YOUR ASSIGNMENT: Each line below from the "(597, 256) = (546, 255): turquoise" line through the "(594, 272) = (806, 359): red" line, those two included, must be restated word for word; the pictures must not be.

Spatial reasoning data
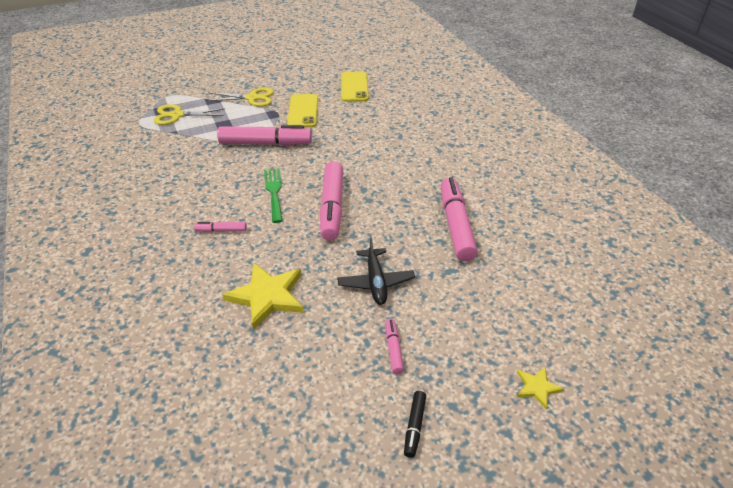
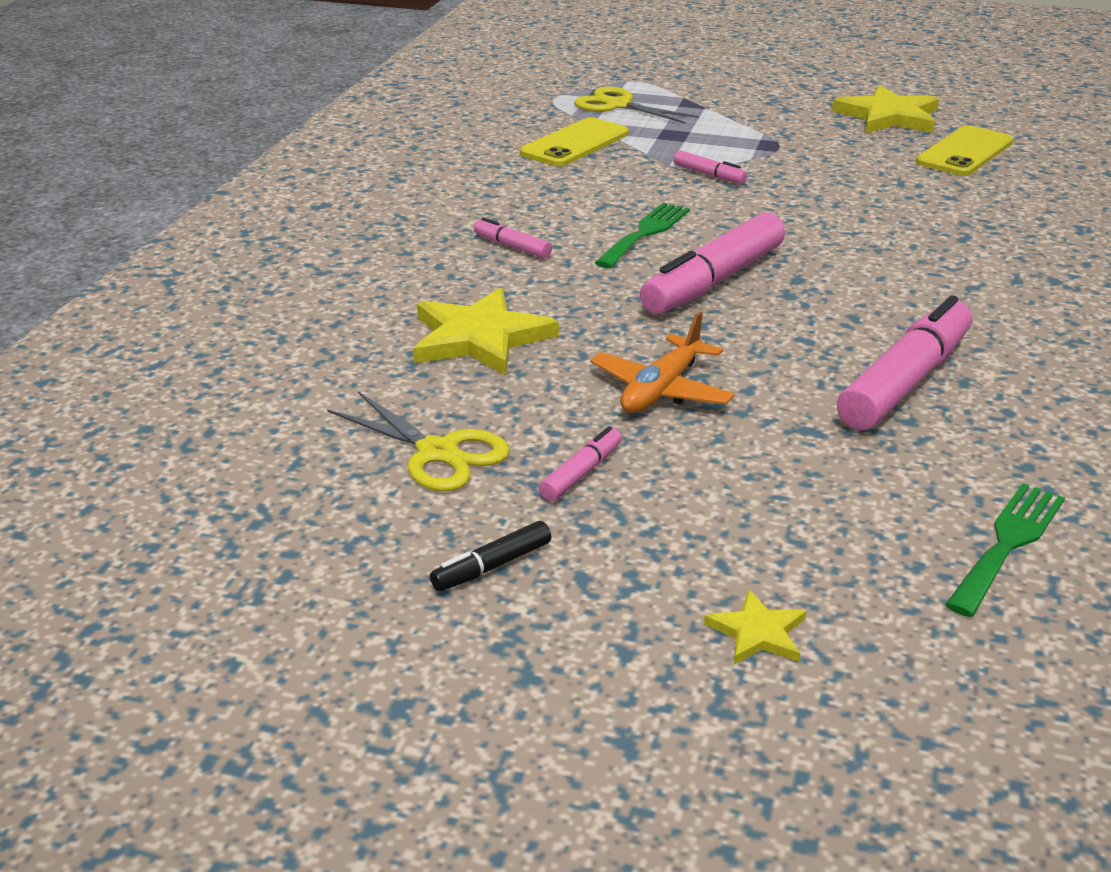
camera: 40 degrees right, 10 degrees down
(252, 98) = (761, 117): yellow scissors -> yellow scissors (438, 453)
(265, 143) = (709, 175): pink marker -> pink marker, size x0.46
(303, 111) = (825, 156): yellow phone -> yellow phone (575, 143)
(305, 77) = (888, 116): none -> yellow star
(375, 282) = (661, 390): black plane -> orange plane
(563, 287) = (1007, 543): none -> green fork

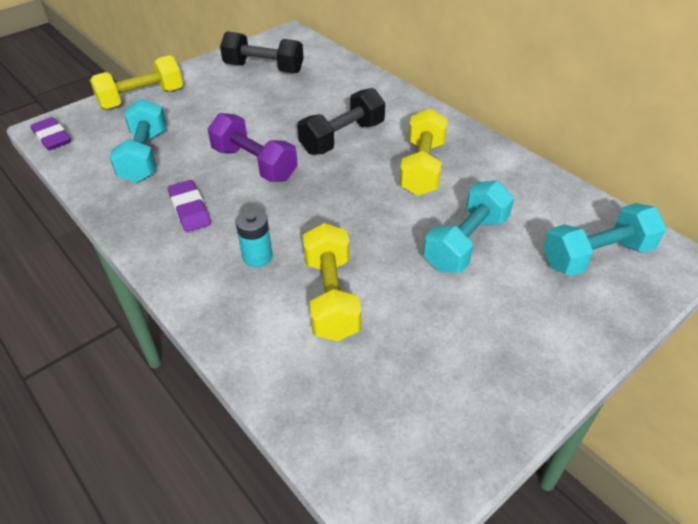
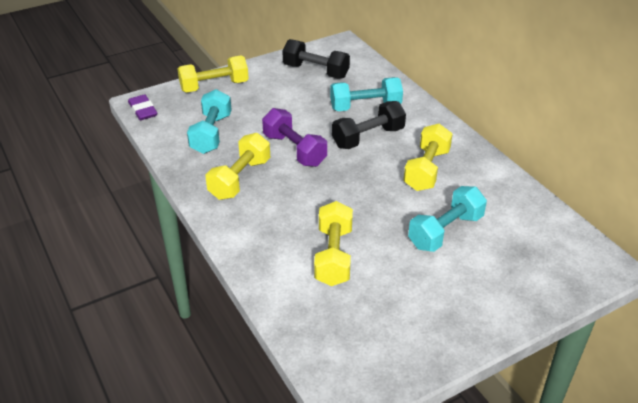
camera: 10 degrees right, 5 degrees down
(190, 209) = (240, 179): purple eraser -> yellow dumbbell
(257, 257) = (284, 220): turquoise battery -> none
(597, 256) = (546, 255): turquoise dumbbell -> turquoise dumbbell (365, 107)

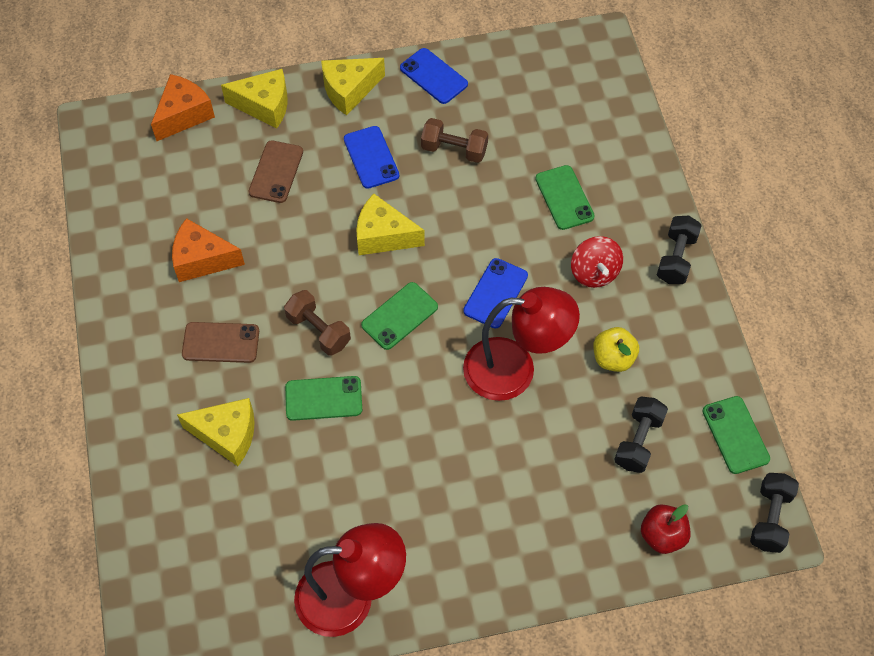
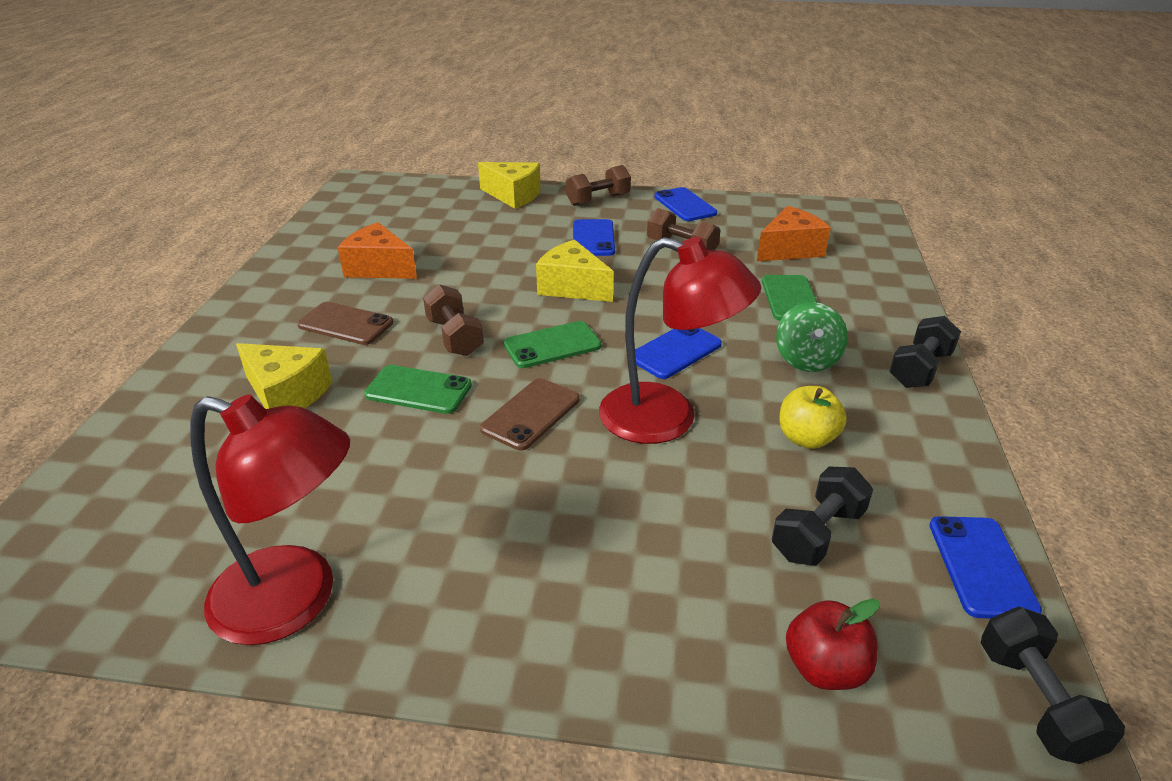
camera: 20 degrees right, 25 degrees down
(184, 115) = (438, 189): orange cheese -> orange cheese (789, 249)
(276, 172) = (494, 231): brown phone -> brown phone (530, 414)
(349, 90) = (598, 200): yellow cheese -> brown dumbbell
(594, 272) = (806, 359): red spinning top -> green spinning top
(735, 435) = (981, 566): green phone -> blue phone
(770, 518) = (1035, 701): black dumbbell -> black dumbbell turned 45 degrees counterclockwise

EXPECTED ANSWER:
(597, 256) = (546, 255): turquoise dumbbell -> turquoise dumbbell (365, 107)

camera: 20 degrees right, 25 degrees down
(184, 115) = (438, 189): orange cheese -> orange cheese (789, 249)
(276, 172) = (494, 231): brown phone -> brown phone (530, 414)
(349, 90) = (598, 200): yellow cheese -> brown dumbbell
(594, 272) = (806, 359): red spinning top -> green spinning top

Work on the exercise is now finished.